Material to process
Content starts

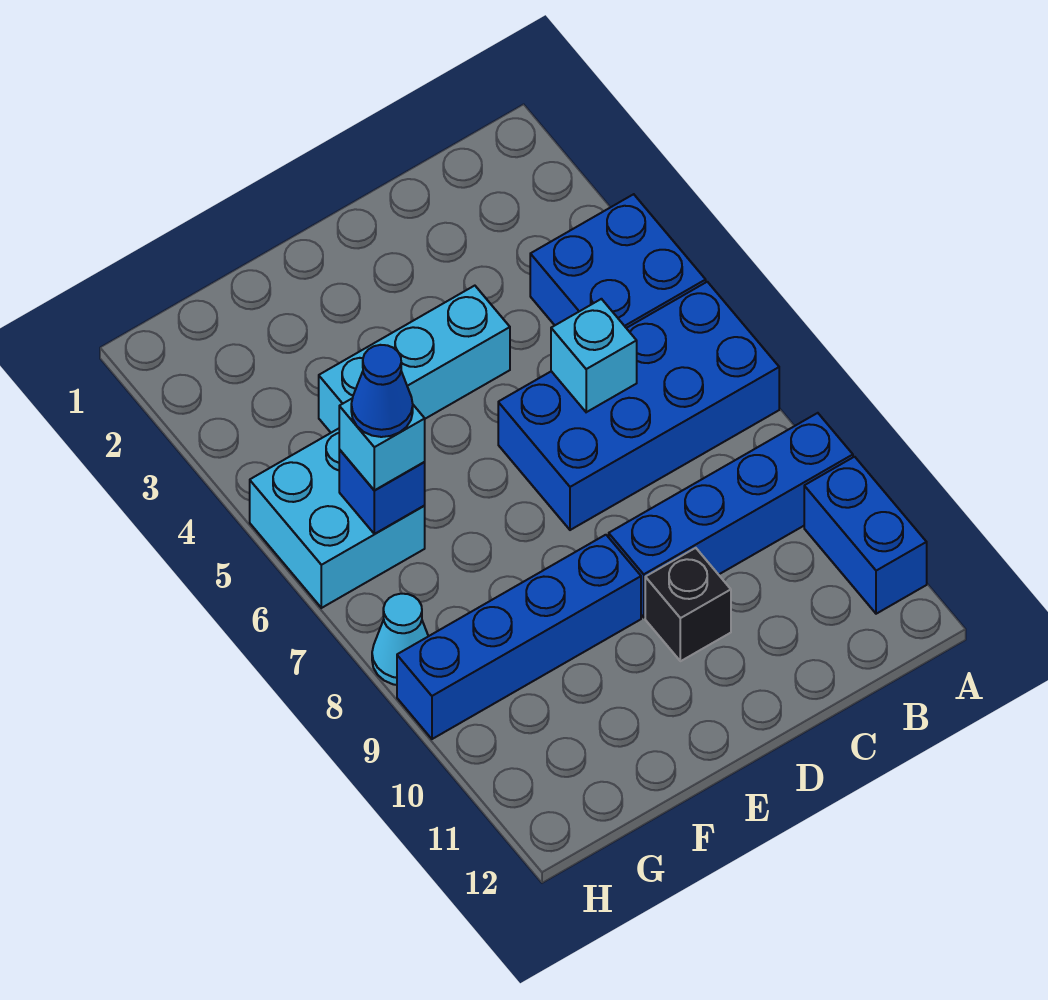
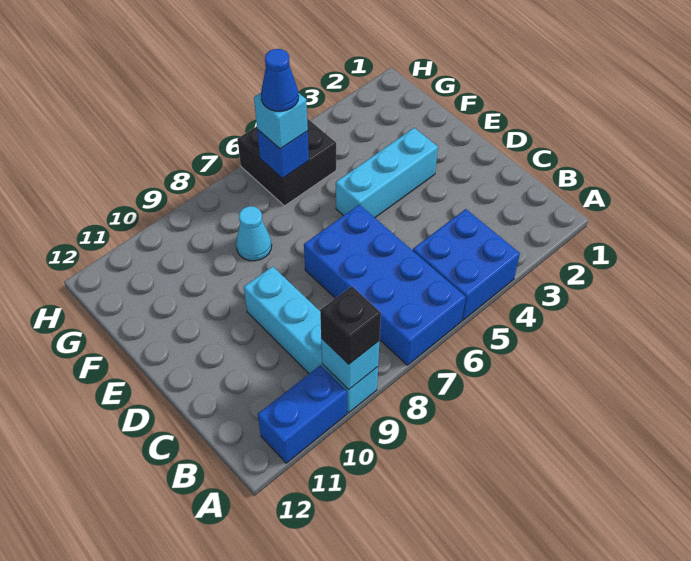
blue brick A9:D9 level 1 -> cyan brick A9:D9 level 1
cyan brick C6 level 2 -> cyan brick A9 level 2
cyan brick D4:F4 level 1 -> cyan brick E3:E5 level 1
black brick D10 level 1 -> black brick A9 level 3
blue brick E9:H9 level 1 -> none
cyan brick G5:H6 level 1 -> black brick G5:H6 level 1
cyan cone H8 level 1 -> cyan cone F8 level 1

Content ends

Exercise instructions
Every record above should be set down exactly, with the pictures left out.

Answer section
blue brick A9:D9 level 1 -> cyan brick A9:D9 level 1
cyan brick C6 level 2 -> cyan brick A9 level 2
cyan brick D4:F4 level 1 -> cyan brick E3:E5 level 1
black brick D10 level 1 -> black brick A9 level 3
blue brick E9:H9 level 1 -> none
cyan brick G5:H6 level 1 -> black brick G5:H6 level 1
cyan cone H8 level 1 -> cyan cone F8 level 1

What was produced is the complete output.